-------- THE INPUT

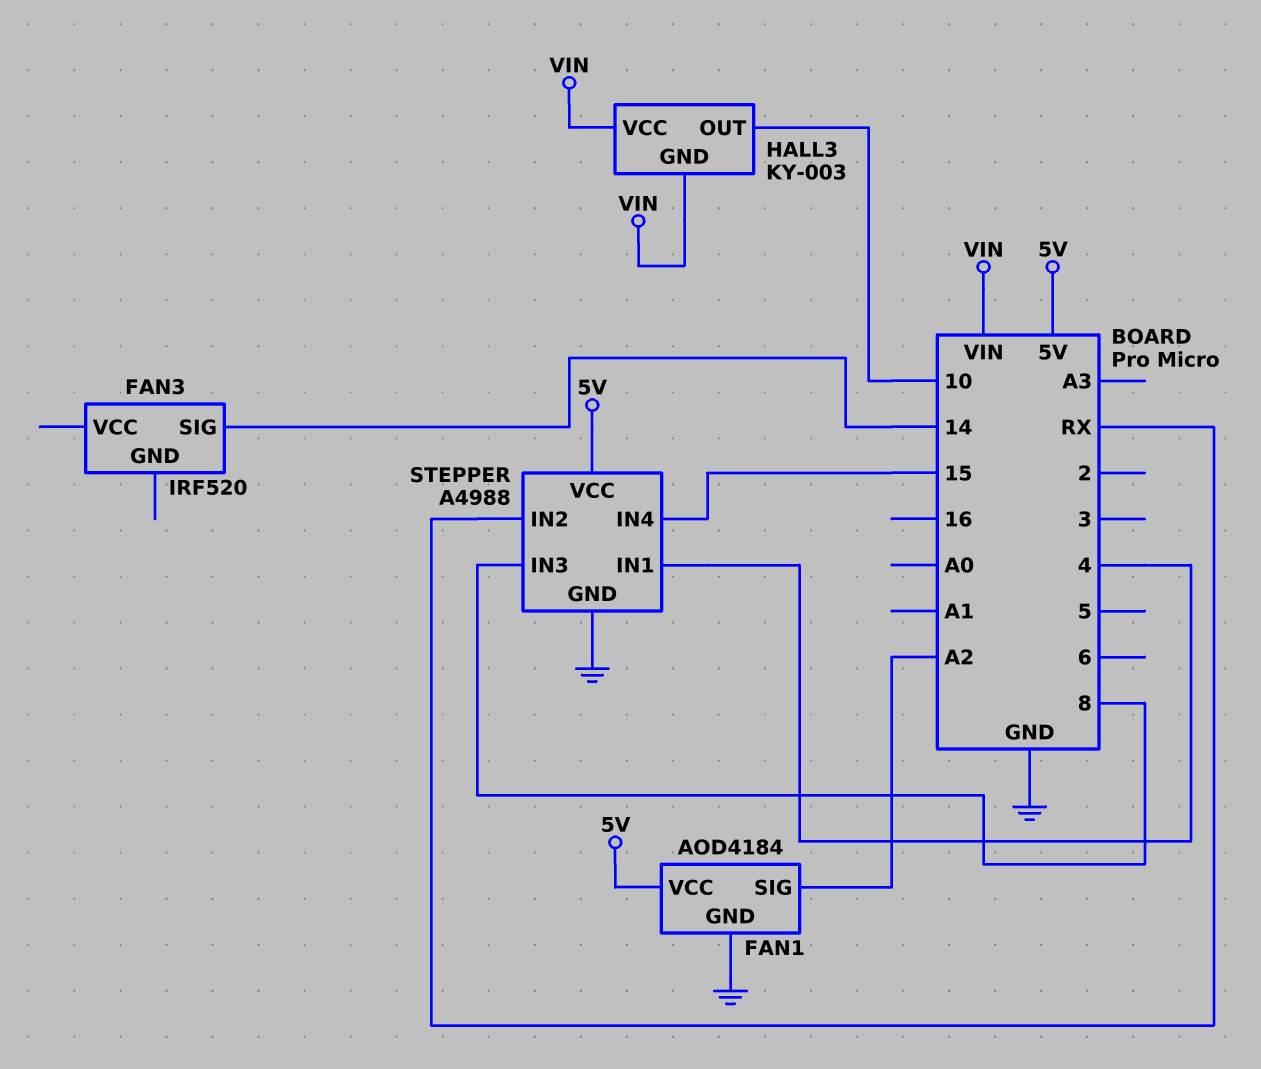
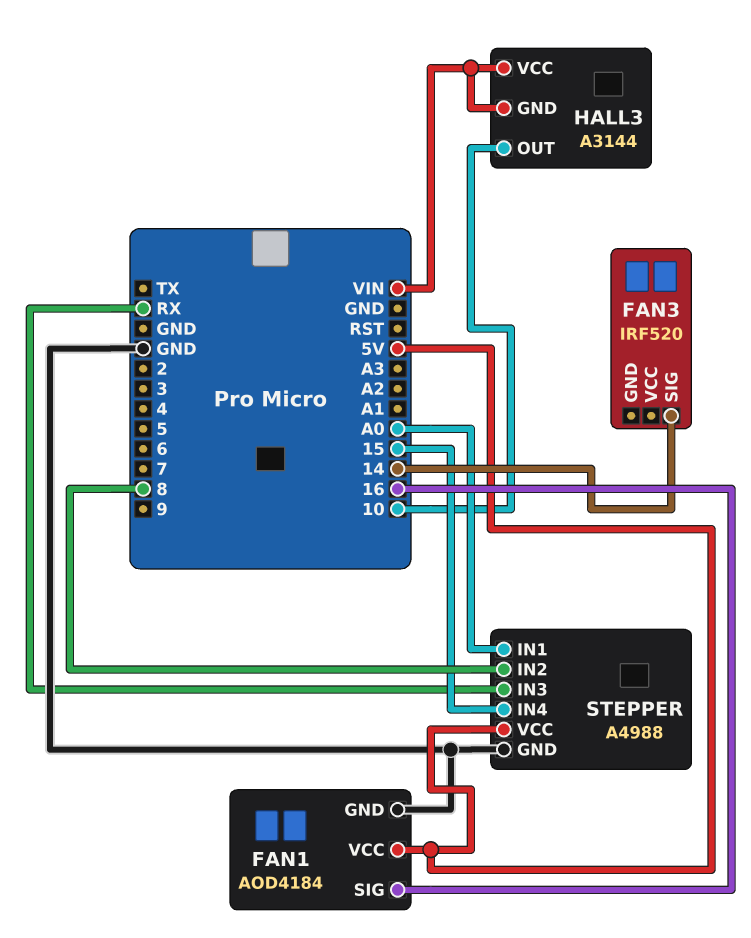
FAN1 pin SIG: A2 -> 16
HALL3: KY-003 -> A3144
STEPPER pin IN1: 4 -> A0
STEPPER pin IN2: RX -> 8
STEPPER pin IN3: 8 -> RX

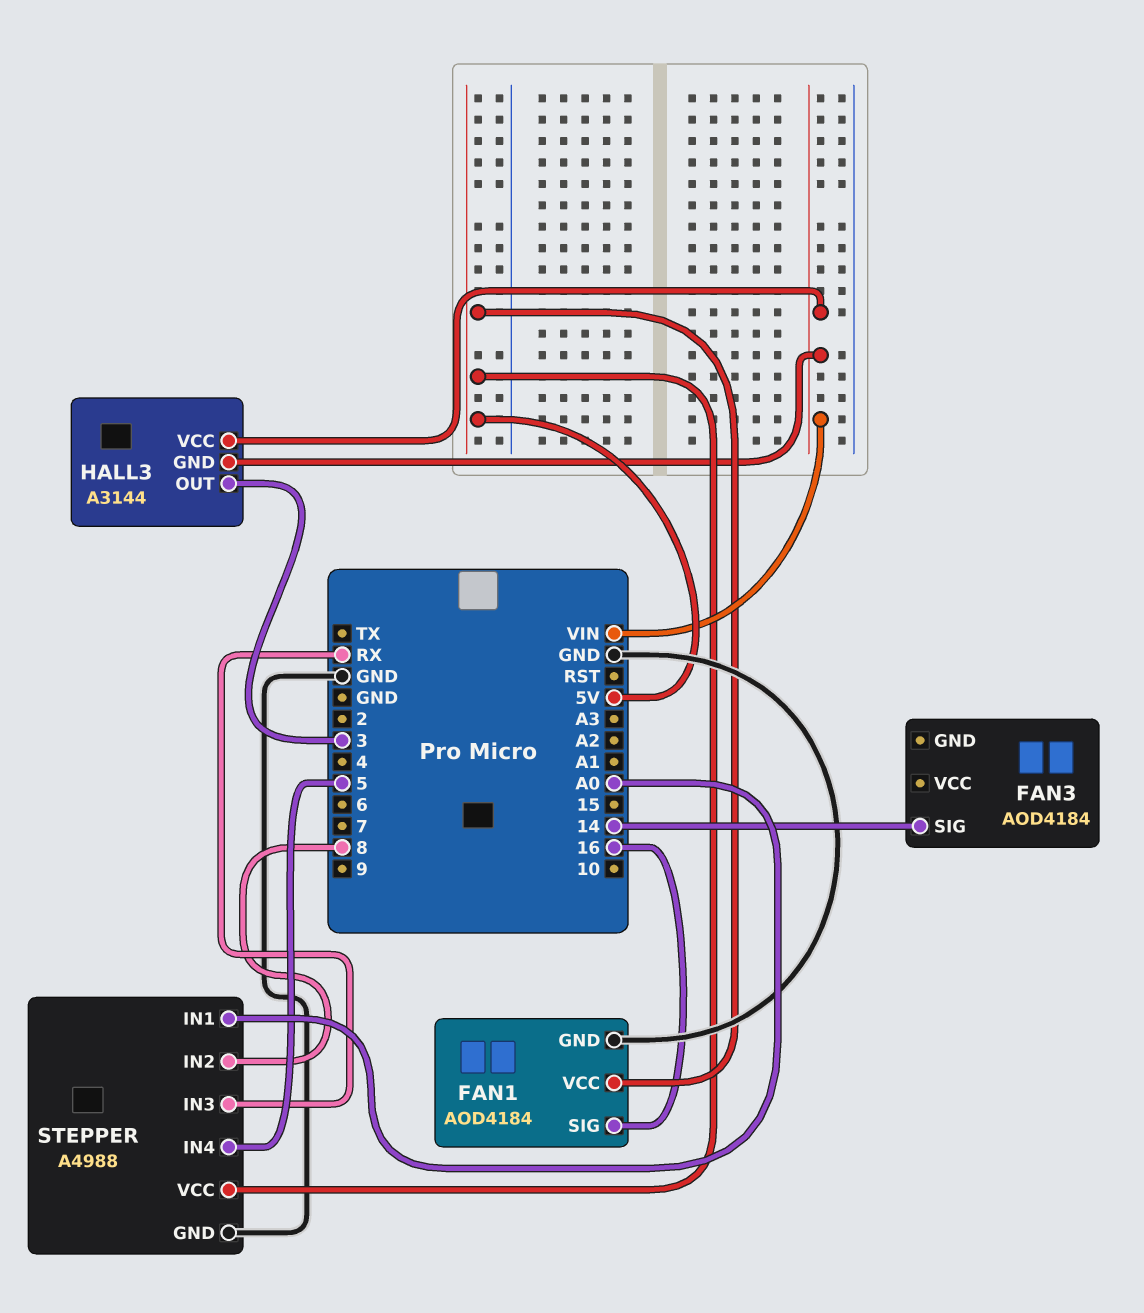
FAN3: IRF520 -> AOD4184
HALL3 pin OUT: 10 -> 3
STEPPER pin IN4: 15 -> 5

----------------

» **EXERCISE DIRECTIONS**
Please give the data again unaltered, leaving out any images.

» **WRITTEN RESPONSE**
FAN1 pin SIG: A2 -> 16
HALL3: KY-003 -> A3144
STEPPER pin IN1: 4 -> A0
STEPPER pin IN2: RX -> 8
STEPPER pin IN3: 8 -> RX

FAN3: IRF520 -> AOD4184
HALL3 pin OUT: 10 -> 3
STEPPER pin IN4: 15 -> 5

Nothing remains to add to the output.